Segment Start: Dataset content
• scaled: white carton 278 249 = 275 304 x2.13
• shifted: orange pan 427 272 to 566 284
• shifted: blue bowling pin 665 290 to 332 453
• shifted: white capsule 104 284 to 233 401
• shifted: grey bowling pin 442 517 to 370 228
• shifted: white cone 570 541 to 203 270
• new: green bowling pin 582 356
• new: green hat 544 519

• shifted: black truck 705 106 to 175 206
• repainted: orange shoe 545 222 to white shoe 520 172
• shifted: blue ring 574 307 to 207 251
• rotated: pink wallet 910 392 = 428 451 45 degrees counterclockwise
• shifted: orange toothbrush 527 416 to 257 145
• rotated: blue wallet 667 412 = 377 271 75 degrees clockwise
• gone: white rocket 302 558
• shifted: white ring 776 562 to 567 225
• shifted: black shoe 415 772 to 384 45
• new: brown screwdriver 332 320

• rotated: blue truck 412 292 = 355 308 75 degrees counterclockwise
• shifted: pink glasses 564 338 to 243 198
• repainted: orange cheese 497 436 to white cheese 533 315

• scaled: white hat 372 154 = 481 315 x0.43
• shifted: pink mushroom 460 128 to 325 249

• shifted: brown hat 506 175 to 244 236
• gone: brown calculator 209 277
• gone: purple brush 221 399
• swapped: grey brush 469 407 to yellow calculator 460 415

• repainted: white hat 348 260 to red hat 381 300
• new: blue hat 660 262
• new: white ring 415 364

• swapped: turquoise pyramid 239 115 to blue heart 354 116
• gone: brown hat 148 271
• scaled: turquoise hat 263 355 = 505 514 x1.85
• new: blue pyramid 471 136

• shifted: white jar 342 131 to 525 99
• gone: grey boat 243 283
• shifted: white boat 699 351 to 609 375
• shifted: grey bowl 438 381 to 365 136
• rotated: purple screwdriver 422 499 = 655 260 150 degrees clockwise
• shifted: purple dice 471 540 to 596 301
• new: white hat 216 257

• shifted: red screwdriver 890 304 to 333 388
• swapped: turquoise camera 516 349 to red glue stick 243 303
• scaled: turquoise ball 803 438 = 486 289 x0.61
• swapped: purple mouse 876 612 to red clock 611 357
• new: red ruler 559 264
Segment End: Dataset content
> [Exercise objective]:
Each record above is to be restated word for word.

> [Result]:
• scaled: white carton 278 249 = 275 304 x2.13
• shifted: orange pan 427 272 to 566 284
• shifted: blue bowling pin 665 290 to 332 453
• shifted: white capsule 104 284 to 233 401
• shifted: grey bowling pin 442 517 to 370 228
• shifted: white cone 570 541 to 203 270
• new: green bowling pin 582 356
• new: green hat 544 519

• shifted: black truck 705 106 to 175 206
• repainted: orange shoe 545 222 to white shoe 520 172
• shifted: blue ring 574 307 to 207 251
• rotated: pink wallet 910 392 = 428 451 45 degrees counterclockwise
• shifted: orange toothbrush 527 416 to 257 145
• rotated: blue wallet 667 412 = 377 271 75 degrees clockwise
• gone: white rocket 302 558
• shifted: white ring 776 562 to 567 225
• shifted: black shoe 415 772 to 384 45
• new: brown screwdriver 332 320

• rotated: blue truck 412 292 = 355 308 75 degrees counterclockwise
• shifted: pink glasses 564 338 to 243 198
• repainted: orange cheese 497 436 to white cheese 533 315

• scaled: white hat 372 154 = 481 315 x0.43
• shifted: pink mushroom 460 128 to 325 249

• shifted: brown hat 506 175 to 244 236
• gone: brown calculator 209 277
• gone: purple brush 221 399
• swapped: grey brush 469 407 to yellow calculator 460 415

• repainted: white hat 348 260 to red hat 381 300
• new: blue hat 660 262
• new: white ring 415 364

• swapped: turquoise pyramid 239 115 to blue heart 354 116
• gone: brown hat 148 271
• scaled: turquoise hat 263 355 = 505 514 x1.85
• new: blue pyramid 471 136

• shifted: white jar 342 131 to 525 99
• gone: grey boat 243 283
• shifted: white boat 699 351 to 609 375
• shifted: grey bowl 438 381 to 365 136
• rotated: purple screwdriver 422 499 = 655 260 150 degrees clockwise
• shifted: purple dice 471 540 to 596 301
• new: white hat 216 257

• shifted: red screwdriver 890 304 to 333 388
• swapped: turquoise camera 516 349 to red glue stick 243 303
• scaled: turquoise ball 803 438 = 486 289 x0.61
• swapped: purple mouse 876 612 to red clock 611 357
• new: red ruler 559 264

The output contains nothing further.